**Work request**
List each line of the data that holds the word "lime".

Stored entries:
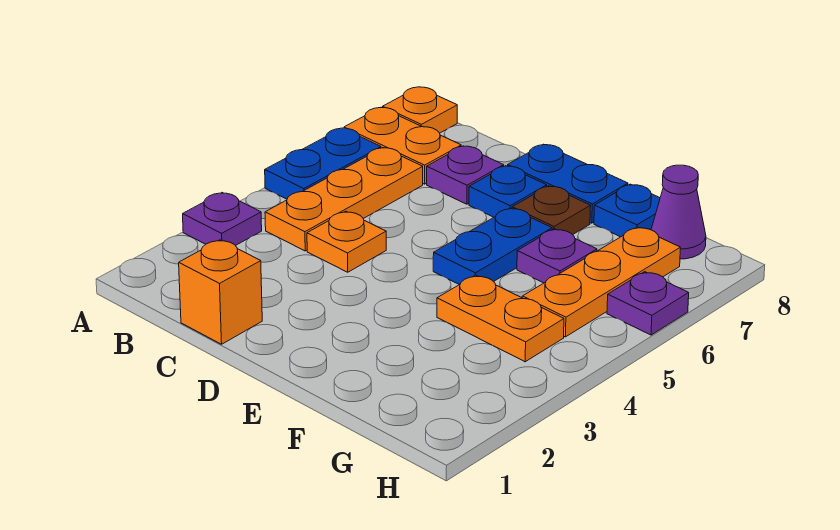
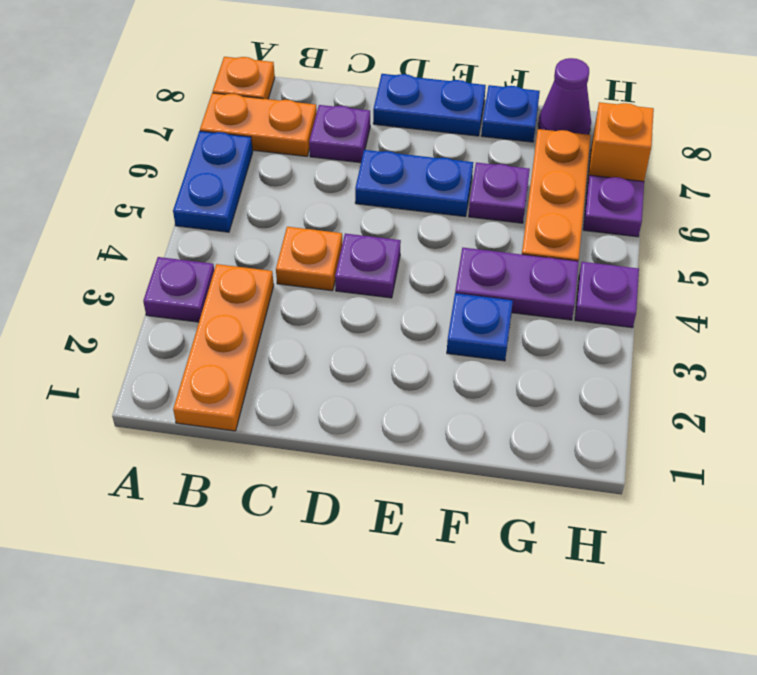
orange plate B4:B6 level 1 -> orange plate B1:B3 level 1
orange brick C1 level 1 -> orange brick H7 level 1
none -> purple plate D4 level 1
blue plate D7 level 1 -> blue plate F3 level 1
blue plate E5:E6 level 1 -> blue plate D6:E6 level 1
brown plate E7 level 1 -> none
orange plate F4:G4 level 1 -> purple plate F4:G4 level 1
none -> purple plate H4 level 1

* * *

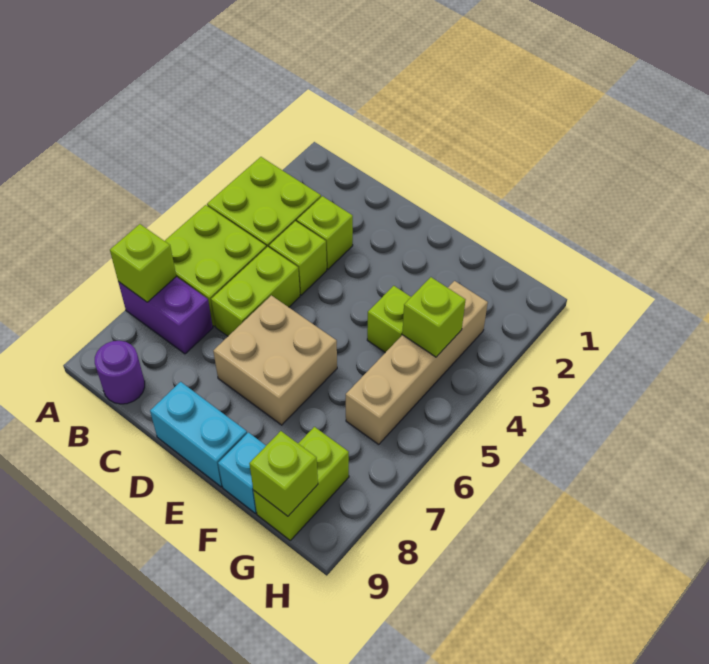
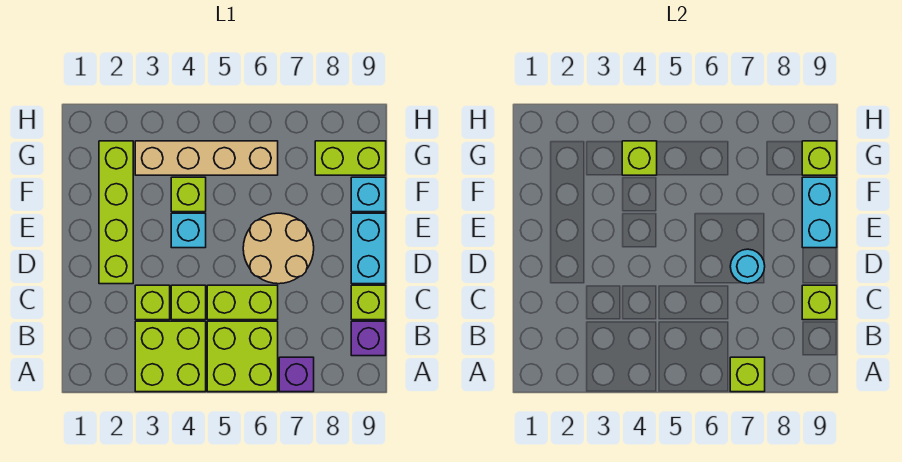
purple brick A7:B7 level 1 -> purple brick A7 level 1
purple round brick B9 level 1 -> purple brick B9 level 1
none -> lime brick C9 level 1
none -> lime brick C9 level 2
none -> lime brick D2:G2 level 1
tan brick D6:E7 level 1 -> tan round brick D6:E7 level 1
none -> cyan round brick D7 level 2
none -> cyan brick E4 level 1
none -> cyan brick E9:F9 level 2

**Task response**
none -> lime brick C9 level 1
none -> lime brick C9 level 2
none -> lime brick D2:G2 level 1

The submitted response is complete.